=== Data under study ===
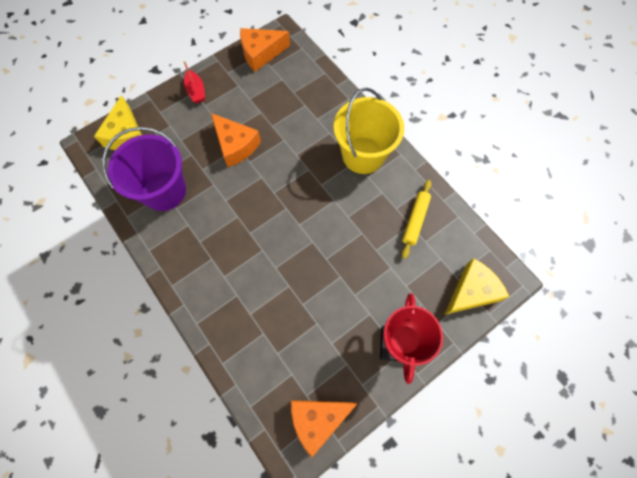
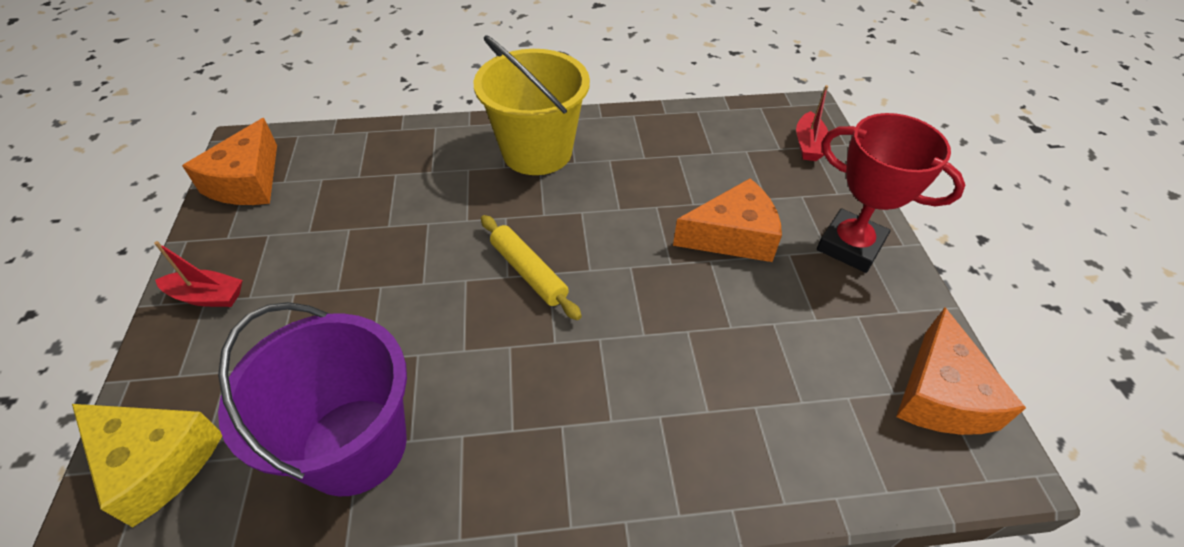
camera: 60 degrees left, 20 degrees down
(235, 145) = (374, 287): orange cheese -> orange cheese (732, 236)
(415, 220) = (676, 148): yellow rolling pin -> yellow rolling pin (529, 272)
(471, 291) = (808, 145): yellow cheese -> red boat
--
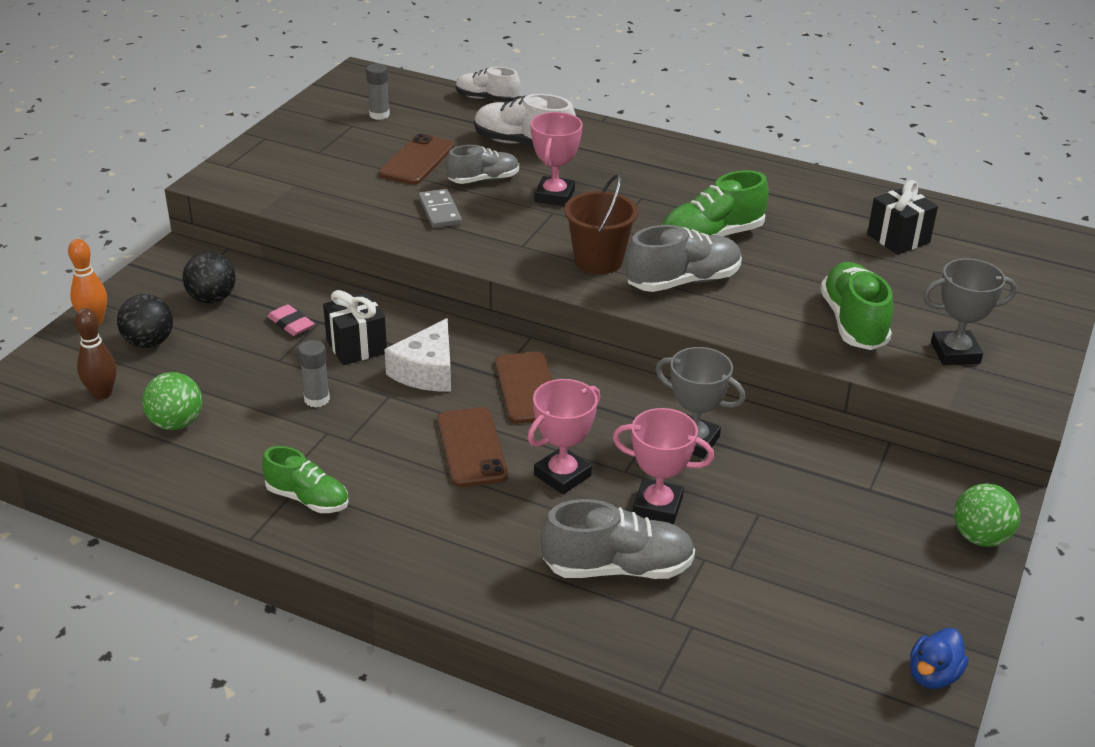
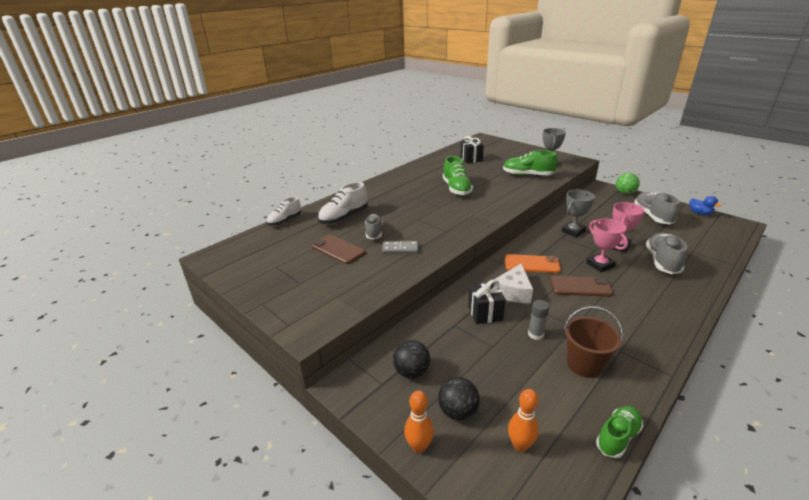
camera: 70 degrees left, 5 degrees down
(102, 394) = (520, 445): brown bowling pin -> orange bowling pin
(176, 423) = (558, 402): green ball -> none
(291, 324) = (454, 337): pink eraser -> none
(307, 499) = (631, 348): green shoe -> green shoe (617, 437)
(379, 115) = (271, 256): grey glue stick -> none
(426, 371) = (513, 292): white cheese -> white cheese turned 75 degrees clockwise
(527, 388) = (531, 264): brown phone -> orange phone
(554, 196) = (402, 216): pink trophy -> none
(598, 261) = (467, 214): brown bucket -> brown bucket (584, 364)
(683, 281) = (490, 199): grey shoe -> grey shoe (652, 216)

=== Task requirements ===
The answer must consist solely of the number of lines in the entries that contain the word "down".

=== Exercise response ===
2